## The data

******

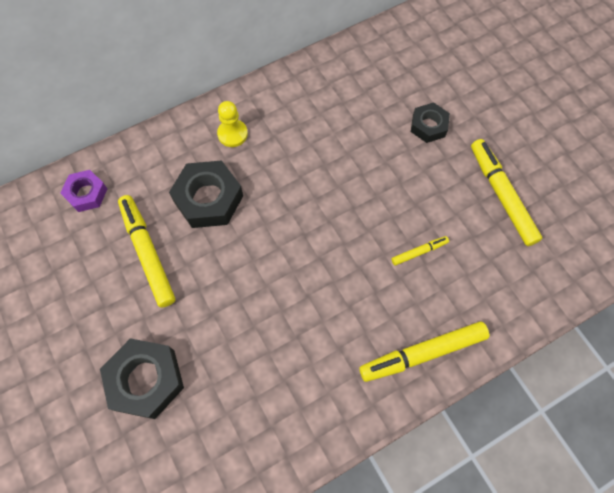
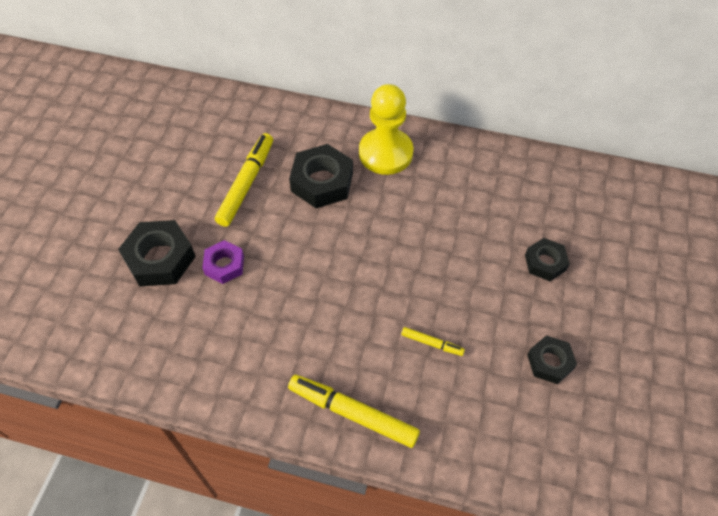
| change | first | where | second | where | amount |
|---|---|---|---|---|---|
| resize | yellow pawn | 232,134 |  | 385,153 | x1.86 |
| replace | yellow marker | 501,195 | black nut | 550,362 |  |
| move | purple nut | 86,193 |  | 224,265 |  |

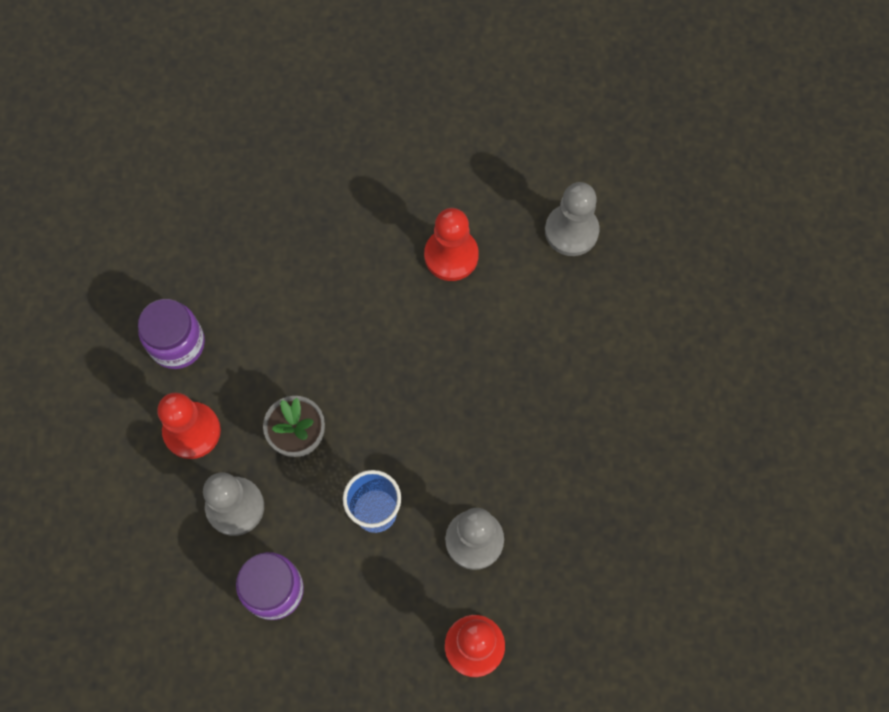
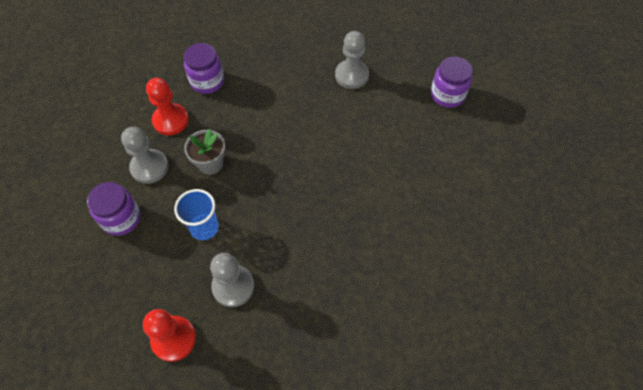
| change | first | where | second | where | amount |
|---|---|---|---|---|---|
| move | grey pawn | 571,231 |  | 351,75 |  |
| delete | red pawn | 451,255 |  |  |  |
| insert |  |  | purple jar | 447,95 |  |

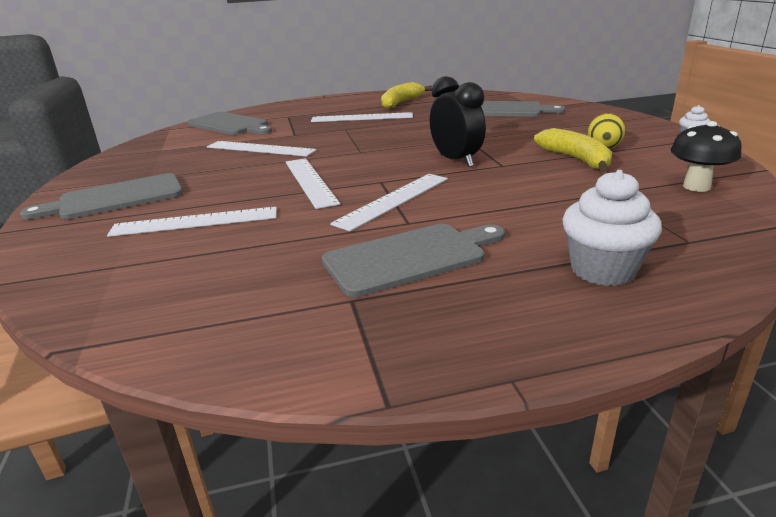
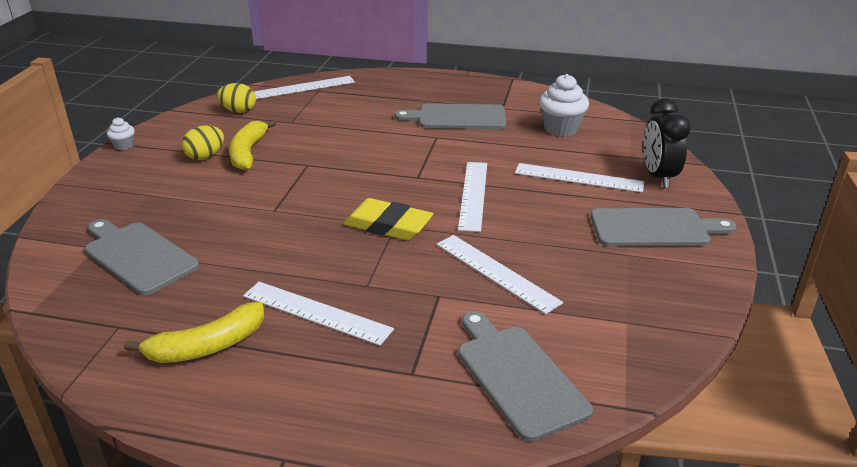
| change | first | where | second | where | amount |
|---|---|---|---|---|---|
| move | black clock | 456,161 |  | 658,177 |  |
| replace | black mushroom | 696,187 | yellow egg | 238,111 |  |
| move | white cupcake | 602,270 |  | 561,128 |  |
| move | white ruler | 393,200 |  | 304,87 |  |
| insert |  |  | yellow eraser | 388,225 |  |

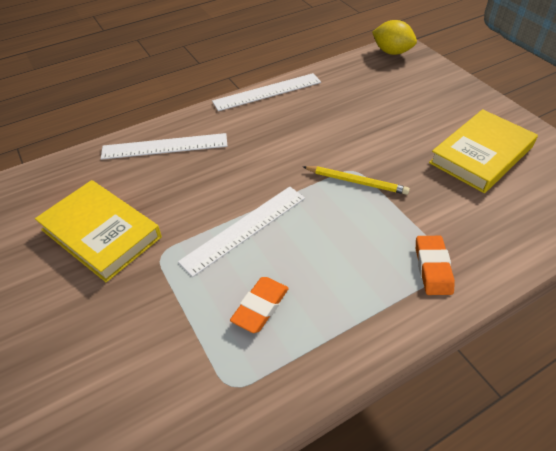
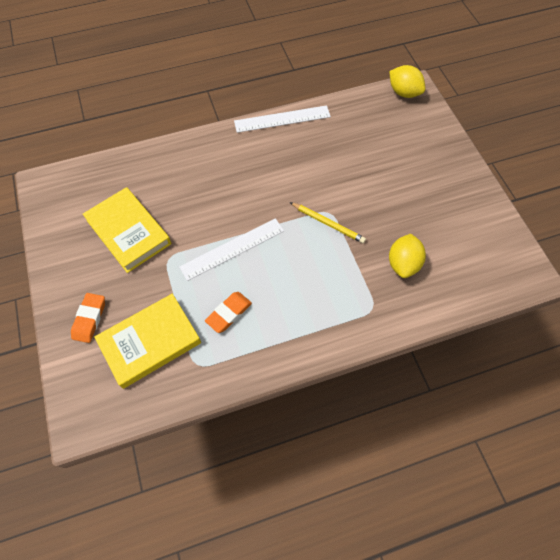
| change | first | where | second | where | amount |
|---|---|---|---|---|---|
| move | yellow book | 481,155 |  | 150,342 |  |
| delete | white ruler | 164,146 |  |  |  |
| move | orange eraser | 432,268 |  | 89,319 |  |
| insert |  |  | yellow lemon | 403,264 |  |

******

## Goal of the exercise
Please repeat exactly the data above from its first line to the line that contains "move | purple", inclusive, and leave every picture out.

## Finished exercise
| change | first | where | second | where | amount |
|---|---|---|---|---|---|
| resize | yellow pawn | 232,134 |  | 385,153 | x1.86 |
| replace | yellow marker | 501,195 | black nut | 550,362 |  |
| move | purple nut | 86,193 |  | 224,265 |  |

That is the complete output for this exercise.